▶ _The task_
Return each entry exactly, with none missing.

##### Dataset entries

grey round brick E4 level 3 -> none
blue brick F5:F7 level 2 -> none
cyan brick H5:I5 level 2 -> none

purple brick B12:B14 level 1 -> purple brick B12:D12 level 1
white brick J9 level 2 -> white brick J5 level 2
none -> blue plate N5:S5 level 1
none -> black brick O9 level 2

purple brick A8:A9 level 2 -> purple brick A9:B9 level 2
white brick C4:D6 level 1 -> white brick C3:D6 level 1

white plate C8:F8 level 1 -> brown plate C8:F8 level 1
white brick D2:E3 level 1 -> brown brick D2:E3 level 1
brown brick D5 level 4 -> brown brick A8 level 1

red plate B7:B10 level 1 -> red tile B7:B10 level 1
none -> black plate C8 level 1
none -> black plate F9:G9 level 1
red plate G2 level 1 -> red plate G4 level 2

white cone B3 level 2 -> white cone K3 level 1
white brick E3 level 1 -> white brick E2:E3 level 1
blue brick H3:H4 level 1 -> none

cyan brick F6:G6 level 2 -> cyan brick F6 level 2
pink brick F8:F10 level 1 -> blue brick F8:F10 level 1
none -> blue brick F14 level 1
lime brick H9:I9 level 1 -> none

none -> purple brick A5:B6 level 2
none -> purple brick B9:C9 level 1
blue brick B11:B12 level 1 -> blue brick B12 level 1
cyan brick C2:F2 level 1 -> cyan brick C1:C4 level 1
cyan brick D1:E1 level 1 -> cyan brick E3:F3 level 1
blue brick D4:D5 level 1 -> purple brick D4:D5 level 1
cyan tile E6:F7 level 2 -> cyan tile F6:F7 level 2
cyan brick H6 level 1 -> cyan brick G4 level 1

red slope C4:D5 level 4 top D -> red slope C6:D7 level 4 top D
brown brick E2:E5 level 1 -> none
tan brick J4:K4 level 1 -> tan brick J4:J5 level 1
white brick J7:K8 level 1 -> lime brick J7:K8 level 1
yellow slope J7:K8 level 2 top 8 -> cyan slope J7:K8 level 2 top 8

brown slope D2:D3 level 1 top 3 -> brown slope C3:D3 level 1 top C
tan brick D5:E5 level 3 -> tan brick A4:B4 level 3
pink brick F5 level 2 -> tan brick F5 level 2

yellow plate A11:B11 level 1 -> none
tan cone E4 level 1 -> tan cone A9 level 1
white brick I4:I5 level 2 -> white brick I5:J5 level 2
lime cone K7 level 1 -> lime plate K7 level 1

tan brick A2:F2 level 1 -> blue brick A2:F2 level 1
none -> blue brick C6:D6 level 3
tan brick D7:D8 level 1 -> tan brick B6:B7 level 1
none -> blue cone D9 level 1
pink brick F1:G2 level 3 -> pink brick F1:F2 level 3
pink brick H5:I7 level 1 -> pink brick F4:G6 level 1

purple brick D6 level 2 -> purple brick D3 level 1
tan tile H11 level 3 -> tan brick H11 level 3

##########

▶ _Result of this exercise_
grey round brick E4 level 3 -> none
blue brick F5:F7 level 2 -> none
cyan brick H5:I5 level 2 -> none

purple brick B12:B14 level 1 -> purple brick B12:D12 level 1
white brick J9 level 2 -> white brick J5 level 2
none -> blue plate N5:S5 level 1
none -> black brick O9 level 2

purple brick A8:A9 level 2 -> purple brick A9:B9 level 2
white brick C4:D6 level 1 -> white brick C3:D6 level 1

white plate C8:F8 level 1 -> brown plate C8:F8 level 1
white brick D2:E3 level 1 -> brown brick D2:E3 level 1
brown brick D5 level 4 -> brown brick A8 level 1

red plate B7:B10 level 1 -> red tile B7:B10 level 1
none -> black plate C8 level 1
none -> black plate F9:G9 level 1
red plate G2 level 1 -> red plate G4 level 2

white cone B3 level 2 -> white cone K3 level 1
white brick E3 level 1 -> white brick E2:E3 level 1
blue brick H3:H4 level 1 -> none

cyan brick F6:G6 level 2 -> cyan brick F6 level 2
pink brick F8:F10 level 1 -> blue brick F8:F10 level 1
none -> blue brick F14 level 1
lime brick H9:I9 level 1 -> none

none -> purple brick A5:B6 level 2
none -> purple brick B9:C9 level 1
blue brick B11:B12 level 1 -> blue brick B12 level 1
cyan brick C2:F2 level 1 -> cyan brick C1:C4 level 1
cyan brick D1:E1 level 1 -> cyan brick E3:F3 level 1
blue brick D4:D5 level 1 -> purple brick D4:D5 level 1
cyan tile E6:F7 level 2 -> cyan tile F6:F7 level 2
cyan brick H6 level 1 -> cyan brick G4 level 1

red slope C4:D5 level 4 top D -> red slope C6:D7 level 4 top D
brown brick E2:E5 level 1 -> none
tan brick J4:K4 level 1 -> tan brick J4:J5 level 1
white brick J7:K8 level 1 -> lime brick J7:K8 level 1
yellow slope J7:K8 level 2 top 8 -> cyan slope J7:K8 level 2 top 8

brown slope D2:D3 level 1 top 3 -> brown slope C3:D3 level 1 top C
tan brick D5:E5 level 3 -> tan brick A4:B4 level 3
pink brick F5 level 2 -> tan brick F5 level 2

yellow plate A11:B11 level 1 -> none
tan cone E4 level 1 -> tan cone A9 level 1
white brick I4:I5 level 2 -> white brick I5:J5 level 2
lime cone K7 level 1 -> lime plate K7 level 1

tan brick A2:F2 level 1 -> blue brick A2:F2 level 1
none -> blue brick C6:D6 level 3
tan brick D7:D8 level 1 -> tan brick B6:B7 level 1
none -> blue cone D9 level 1
pink brick F1:G2 level 3 -> pink brick F1:F2 level 3
pink brick H5:I7 level 1 -> pink brick F4:G6 level 1

purple brick D6 level 2 -> purple brick D3 level 1
tan tile H11 level 3 -> tan brick H11 level 3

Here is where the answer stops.